#### Aim of the exercise:
Give the lines below again exactly, starting with the line that holds "U4 pin out: NET5 -> NET9" and going on through the line that holds "V1: none -> 2.5V (plus VA, minus COM)".

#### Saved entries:
Start of Block

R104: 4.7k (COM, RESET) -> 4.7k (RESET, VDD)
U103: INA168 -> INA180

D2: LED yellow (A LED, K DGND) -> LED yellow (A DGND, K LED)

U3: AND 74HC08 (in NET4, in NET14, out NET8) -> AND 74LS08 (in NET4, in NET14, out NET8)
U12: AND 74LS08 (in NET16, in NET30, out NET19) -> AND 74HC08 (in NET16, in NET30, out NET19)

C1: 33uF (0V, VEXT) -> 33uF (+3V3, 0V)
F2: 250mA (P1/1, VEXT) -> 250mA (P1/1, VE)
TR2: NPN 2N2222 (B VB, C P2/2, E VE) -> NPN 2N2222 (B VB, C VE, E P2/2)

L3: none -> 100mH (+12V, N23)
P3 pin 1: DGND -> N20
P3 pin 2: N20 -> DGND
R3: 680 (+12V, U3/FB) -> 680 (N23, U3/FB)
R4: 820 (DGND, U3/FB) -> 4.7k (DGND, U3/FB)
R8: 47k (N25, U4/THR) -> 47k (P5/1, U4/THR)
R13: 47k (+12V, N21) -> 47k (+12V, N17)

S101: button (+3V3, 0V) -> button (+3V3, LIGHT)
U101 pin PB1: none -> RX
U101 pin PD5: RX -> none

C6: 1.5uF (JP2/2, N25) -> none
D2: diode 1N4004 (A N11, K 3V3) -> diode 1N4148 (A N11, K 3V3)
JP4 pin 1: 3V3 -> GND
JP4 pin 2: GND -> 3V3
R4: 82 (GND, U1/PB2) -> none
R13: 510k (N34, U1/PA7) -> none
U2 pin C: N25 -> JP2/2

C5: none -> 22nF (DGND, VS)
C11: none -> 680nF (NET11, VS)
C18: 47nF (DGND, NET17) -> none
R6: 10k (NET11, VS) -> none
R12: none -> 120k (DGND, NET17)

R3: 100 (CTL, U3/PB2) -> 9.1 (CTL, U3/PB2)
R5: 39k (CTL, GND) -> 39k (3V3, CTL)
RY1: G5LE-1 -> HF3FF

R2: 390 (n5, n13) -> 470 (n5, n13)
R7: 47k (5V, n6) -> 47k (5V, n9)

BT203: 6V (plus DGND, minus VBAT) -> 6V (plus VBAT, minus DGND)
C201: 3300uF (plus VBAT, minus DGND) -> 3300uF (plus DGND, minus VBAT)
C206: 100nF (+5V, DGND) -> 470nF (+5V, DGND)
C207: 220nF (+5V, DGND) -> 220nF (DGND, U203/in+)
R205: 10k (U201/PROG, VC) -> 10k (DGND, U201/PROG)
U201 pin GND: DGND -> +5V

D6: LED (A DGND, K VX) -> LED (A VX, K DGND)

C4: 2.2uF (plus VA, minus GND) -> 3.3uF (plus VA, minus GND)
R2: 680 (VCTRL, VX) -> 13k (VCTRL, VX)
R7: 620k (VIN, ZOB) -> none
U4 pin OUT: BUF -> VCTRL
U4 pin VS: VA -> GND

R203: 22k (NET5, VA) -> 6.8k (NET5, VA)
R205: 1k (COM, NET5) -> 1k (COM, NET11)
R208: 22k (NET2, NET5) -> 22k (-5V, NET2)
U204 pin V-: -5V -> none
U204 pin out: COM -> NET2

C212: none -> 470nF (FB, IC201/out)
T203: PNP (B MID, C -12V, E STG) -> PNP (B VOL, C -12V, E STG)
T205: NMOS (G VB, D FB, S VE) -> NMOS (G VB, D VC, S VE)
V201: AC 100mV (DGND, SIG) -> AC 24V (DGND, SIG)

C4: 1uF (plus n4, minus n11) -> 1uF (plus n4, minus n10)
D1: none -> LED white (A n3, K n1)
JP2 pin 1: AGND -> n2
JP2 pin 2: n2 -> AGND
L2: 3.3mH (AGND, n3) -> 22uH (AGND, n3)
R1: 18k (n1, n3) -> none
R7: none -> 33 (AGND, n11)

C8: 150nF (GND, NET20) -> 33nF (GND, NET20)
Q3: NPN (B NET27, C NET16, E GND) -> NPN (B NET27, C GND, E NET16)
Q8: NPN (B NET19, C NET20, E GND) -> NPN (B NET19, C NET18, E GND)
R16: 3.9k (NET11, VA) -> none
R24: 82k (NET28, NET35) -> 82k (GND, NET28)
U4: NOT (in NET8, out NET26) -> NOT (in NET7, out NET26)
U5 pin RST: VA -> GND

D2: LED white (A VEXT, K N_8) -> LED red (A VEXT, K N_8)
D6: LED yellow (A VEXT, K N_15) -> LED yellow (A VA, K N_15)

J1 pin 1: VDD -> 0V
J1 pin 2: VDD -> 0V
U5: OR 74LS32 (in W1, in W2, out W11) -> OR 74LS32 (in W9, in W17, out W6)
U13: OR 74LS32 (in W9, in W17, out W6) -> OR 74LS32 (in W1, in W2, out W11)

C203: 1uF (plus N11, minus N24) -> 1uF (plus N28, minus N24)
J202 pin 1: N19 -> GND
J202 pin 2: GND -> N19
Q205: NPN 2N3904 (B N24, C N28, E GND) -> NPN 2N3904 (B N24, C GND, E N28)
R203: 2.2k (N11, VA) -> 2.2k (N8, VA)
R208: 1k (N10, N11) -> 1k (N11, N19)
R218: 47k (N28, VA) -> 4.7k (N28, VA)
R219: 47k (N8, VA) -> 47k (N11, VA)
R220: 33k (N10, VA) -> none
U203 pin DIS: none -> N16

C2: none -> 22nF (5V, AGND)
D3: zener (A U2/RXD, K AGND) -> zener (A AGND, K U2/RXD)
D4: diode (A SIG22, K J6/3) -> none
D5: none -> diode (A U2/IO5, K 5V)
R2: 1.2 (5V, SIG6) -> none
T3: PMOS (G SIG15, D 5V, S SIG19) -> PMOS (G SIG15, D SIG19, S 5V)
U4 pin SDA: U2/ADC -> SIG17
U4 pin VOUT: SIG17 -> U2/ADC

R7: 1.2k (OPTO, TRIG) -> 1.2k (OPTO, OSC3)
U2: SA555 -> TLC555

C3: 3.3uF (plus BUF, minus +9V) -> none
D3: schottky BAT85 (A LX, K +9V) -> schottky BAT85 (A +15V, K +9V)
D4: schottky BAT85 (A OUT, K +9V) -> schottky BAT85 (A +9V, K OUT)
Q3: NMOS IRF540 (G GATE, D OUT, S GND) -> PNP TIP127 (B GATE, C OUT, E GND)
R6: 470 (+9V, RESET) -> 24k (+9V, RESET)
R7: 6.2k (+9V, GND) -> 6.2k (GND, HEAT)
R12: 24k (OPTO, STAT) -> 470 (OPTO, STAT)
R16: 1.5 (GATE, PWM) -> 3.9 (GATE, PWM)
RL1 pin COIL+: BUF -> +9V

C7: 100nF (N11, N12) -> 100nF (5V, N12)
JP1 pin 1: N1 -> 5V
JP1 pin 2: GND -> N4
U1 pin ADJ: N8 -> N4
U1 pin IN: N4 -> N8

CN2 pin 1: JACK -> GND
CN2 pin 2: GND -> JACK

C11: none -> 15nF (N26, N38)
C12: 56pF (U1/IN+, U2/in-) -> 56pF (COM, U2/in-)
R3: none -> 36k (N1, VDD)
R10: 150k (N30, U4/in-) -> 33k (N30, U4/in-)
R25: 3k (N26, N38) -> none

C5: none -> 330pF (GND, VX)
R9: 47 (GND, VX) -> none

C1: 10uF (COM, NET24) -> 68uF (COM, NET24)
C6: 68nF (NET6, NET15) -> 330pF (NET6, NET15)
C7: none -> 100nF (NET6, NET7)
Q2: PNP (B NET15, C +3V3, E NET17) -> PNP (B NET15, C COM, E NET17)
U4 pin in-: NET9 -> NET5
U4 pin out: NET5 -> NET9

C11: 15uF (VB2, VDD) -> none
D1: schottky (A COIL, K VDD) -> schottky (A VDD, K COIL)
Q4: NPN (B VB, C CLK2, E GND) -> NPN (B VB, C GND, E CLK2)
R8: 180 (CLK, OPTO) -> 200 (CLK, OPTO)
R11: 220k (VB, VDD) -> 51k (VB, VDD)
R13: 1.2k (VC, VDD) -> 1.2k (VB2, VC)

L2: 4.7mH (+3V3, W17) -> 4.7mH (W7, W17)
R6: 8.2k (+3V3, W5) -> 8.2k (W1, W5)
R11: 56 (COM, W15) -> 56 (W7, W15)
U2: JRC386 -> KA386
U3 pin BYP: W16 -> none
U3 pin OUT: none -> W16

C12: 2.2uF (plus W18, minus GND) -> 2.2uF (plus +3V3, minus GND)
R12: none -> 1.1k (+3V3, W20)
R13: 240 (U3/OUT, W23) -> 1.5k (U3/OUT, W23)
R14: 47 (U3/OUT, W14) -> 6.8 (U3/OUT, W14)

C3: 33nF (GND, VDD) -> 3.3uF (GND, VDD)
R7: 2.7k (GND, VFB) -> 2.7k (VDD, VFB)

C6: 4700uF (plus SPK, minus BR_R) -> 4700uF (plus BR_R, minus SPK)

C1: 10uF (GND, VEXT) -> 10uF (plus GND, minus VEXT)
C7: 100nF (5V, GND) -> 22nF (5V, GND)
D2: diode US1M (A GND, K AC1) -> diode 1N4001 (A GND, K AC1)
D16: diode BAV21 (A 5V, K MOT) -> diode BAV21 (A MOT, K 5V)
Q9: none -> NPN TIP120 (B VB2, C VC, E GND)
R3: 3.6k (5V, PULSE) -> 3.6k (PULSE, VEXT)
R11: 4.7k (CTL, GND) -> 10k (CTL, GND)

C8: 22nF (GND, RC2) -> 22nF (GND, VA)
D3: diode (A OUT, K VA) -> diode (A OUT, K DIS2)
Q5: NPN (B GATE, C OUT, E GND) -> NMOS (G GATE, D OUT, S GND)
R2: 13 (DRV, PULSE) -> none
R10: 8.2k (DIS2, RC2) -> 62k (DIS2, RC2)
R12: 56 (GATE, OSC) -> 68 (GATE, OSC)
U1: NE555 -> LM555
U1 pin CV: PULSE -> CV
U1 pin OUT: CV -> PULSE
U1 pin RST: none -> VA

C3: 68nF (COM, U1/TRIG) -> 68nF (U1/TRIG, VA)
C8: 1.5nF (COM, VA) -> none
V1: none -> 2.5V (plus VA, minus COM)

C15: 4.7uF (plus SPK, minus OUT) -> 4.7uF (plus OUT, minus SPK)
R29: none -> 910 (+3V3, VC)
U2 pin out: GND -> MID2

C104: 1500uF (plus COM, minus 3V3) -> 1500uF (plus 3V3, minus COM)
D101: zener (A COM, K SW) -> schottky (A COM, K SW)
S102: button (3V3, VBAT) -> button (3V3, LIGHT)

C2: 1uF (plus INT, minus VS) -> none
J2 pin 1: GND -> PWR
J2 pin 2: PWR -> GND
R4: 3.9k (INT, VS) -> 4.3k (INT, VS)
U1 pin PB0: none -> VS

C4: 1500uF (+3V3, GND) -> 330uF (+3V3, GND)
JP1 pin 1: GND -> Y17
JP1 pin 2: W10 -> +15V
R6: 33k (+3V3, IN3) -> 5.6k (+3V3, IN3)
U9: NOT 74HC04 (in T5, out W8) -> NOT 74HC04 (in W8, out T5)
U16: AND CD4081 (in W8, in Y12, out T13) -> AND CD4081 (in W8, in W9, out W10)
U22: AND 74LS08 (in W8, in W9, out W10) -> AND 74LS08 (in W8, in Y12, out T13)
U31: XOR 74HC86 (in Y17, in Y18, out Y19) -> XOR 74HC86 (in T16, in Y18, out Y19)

End of Block

#### Result of this task:
U4 pin out: NET5 -> NET9

C11: 15uF (VB2, VDD) -> none
D1: schottky (A COIL, K VDD) -> schottky (A VDD, K COIL)
Q4: NPN (B VB, C CLK2, E GND) -> NPN (B VB, C GND, E CLK2)
R8: 180 (CLK, OPTO) -> 200 (CLK, OPTO)
R11: 220k (VB, VDD) -> 51k (VB, VDD)
R13: 1.2k (VC, VDD) -> 1.2k (VB2, VC)

L2: 4.7mH (+3V3, W17) -> 4.7mH (W7, W17)
R6: 8.2k (+3V3, W5) -> 8.2k (W1, W5)
R11: 56 (COM, W15) -> 56 (W7, W15)
U2: JRC386 -> KA386
U3 pin BYP: W16 -> none
U3 pin OUT: none -> W16

C12: 2.2uF (plus W18, minus GND) -> 2.2uF (plus +3V3, minus GND)
R12: none -> 1.1k (+3V3, W20)
R13: 240 (U3/OUT, W23) -> 1.5k (U3/OUT, W23)
R14: 47 (U3/OUT, W14) -> 6.8 (U3/OUT, W14)

C3: 33nF (GND, VDD) -> 3.3uF (GND, VDD)
R7: 2.7k (GND, VFB) -> 2.7k (VDD, VFB)

C6: 4700uF (plus SPK, minus BR_R) -> 4700uF (plus BR_R, minus SPK)

C1: 10uF (GND, VEXT) -> 10uF (plus GND, minus VEXT)
C7: 100nF (5V, GND) -> 22nF (5V, GND)
D2: diode US1M (A GND, K AC1) -> diode 1N4001 (A GND, K AC1)
D16: diode BAV21 (A 5V, K MOT) -> diode BAV21 (A MOT, K 5V)
Q9: none -> NPN TIP120 (B VB2, C VC, E GND)
R3: 3.6k (5V, PULSE) -> 3.6k (PULSE, VEXT)
R11: 4.7k (CTL, GND) -> 10k (CTL, GND)

C8: 22nF (GND, RC2) -> 22nF (GND, VA)
D3: diode (A OUT, K VA) -> diode (A OUT, K DIS2)
Q5: NPN (B GATE, C OUT, E GND) -> NMOS (G GATE, D OUT, S GND)
R2: 13 (DRV, PULSE) -> none
R10: 8.2k (DIS2, RC2) -> 62k (DIS2, RC2)
R12: 56 (GATE, OSC) -> 68 (GATE, OSC)
U1: NE555 -> LM555
U1 pin CV: PULSE -> CV
U1 pin OUT: CV -> PULSE
U1 pin RST: none -> VA

C3: 68nF (COM, U1/TRIG) -> 68nF (U1/TRIG, VA)
C8: 1.5nF (COM, VA) -> none
V1: none -> 2.5V (plus VA, minus COM)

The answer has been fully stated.